[Coordinate-based object records]
╔══
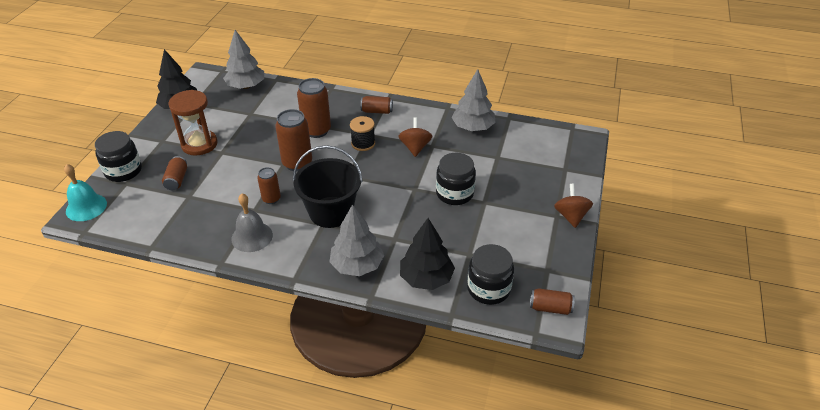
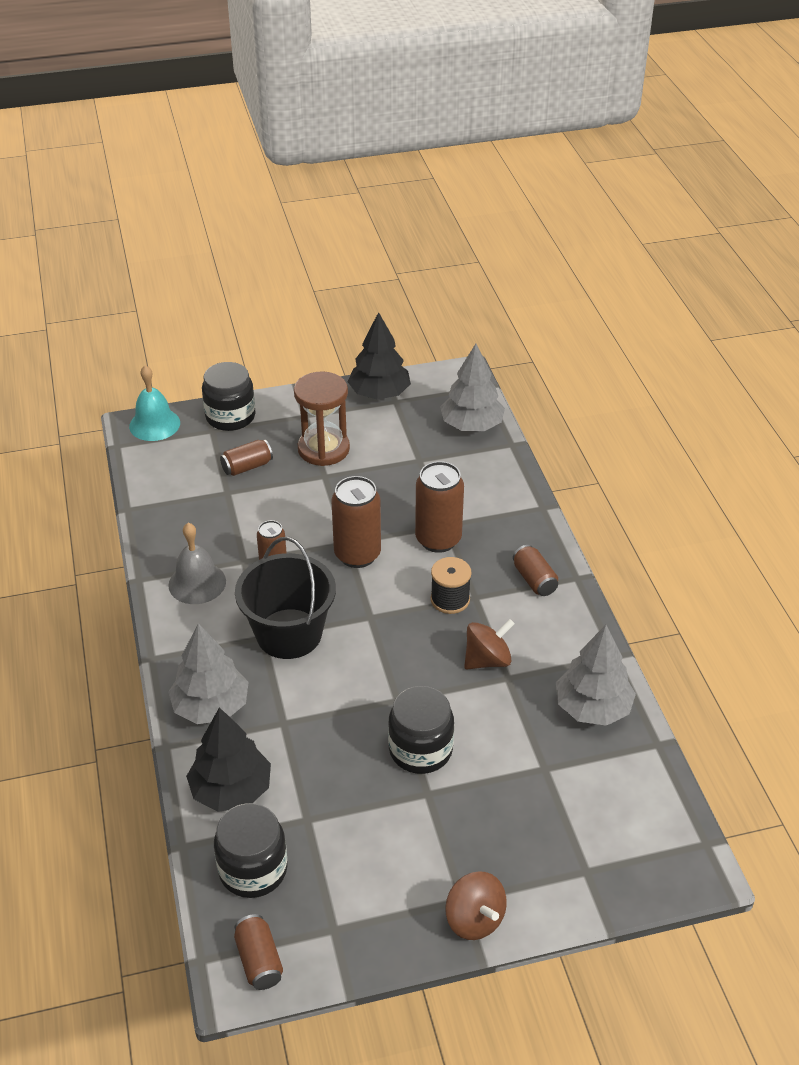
camera: 60 degrees right, 0 degrees up
(571, 216) = (474, 919): brown spinning top -> brown spinning top turned 90 degrees clockwise

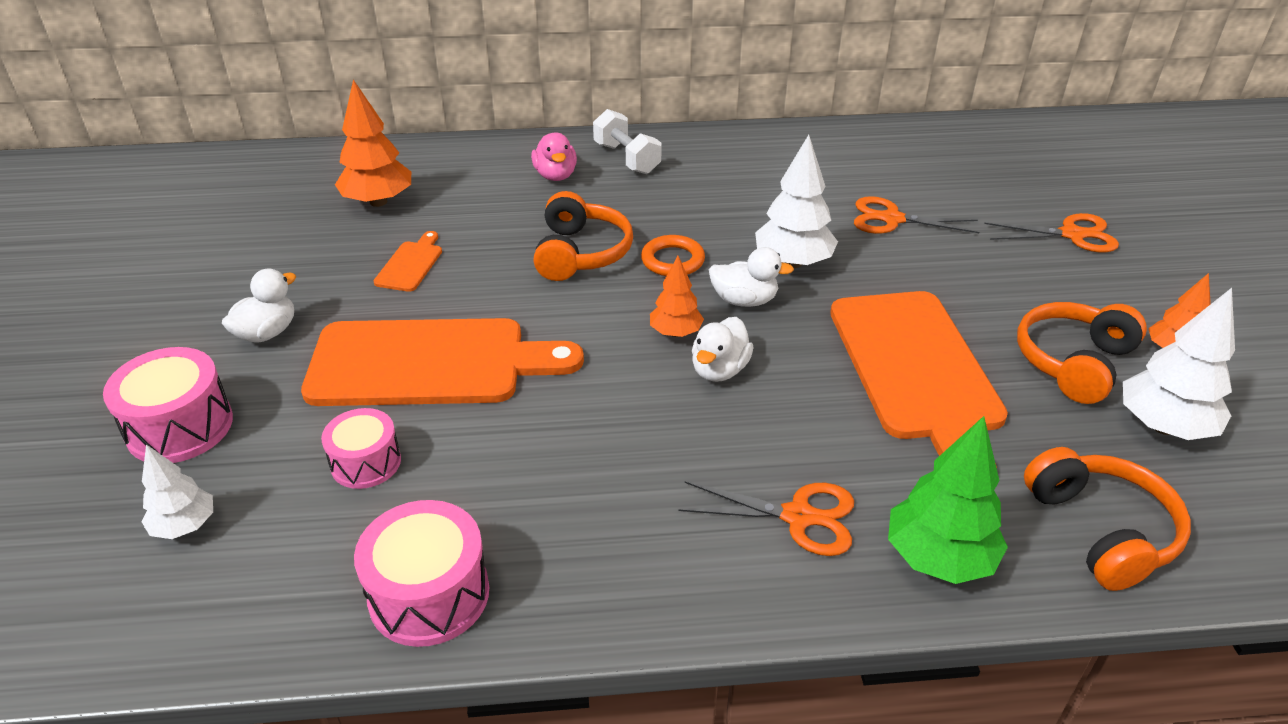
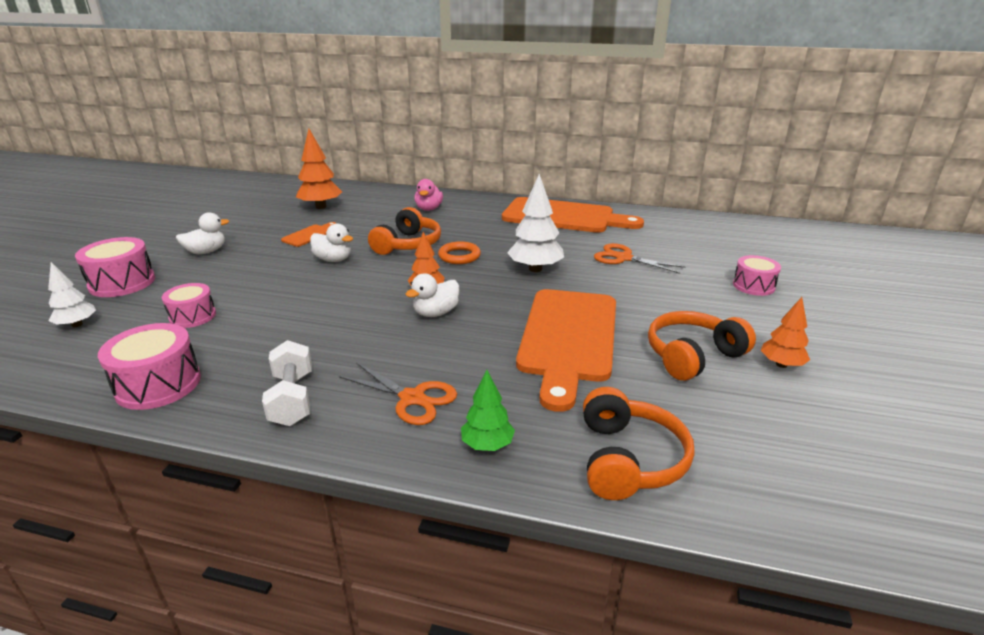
camera: 20 degrees right, 10 degrees down
(429, 363) = (273, 279): orange cutting board -> orange cutting board (563, 216)
(627, 158) = (478, 207): white dumbbell -> white dumbbell (292, 399)
(744, 300) = (485, 282): white duck -> white duck (333, 259)
(938, 558) = (487, 445): green tree -> green tree, size x0.61
(1072, 235) = (753, 286): orange scissors -> pink drum
(1163, 426) = (735, 408): white tree -> none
╚══
**ACTIVITY**
Pictures omitted, give the entries again exactly.

**OUTPUT OF THE TASK**
camera: 60 degrees right, 0 degrees up
(571, 216) = (474, 919): brown spinning top -> brown spinning top turned 90 degrees clockwise

camera: 20 degrees right, 10 degrees down
(429, 363) = (273, 279): orange cutting board -> orange cutting board (563, 216)
(627, 158) = (478, 207): white dumbbell -> white dumbbell (292, 399)
(744, 300) = (485, 282): white duck -> white duck (333, 259)
(938, 558) = (487, 445): green tree -> green tree, size x0.61
(1072, 235) = (753, 286): orange scissors -> pink drum
(1163, 426) = (735, 408): white tree -> none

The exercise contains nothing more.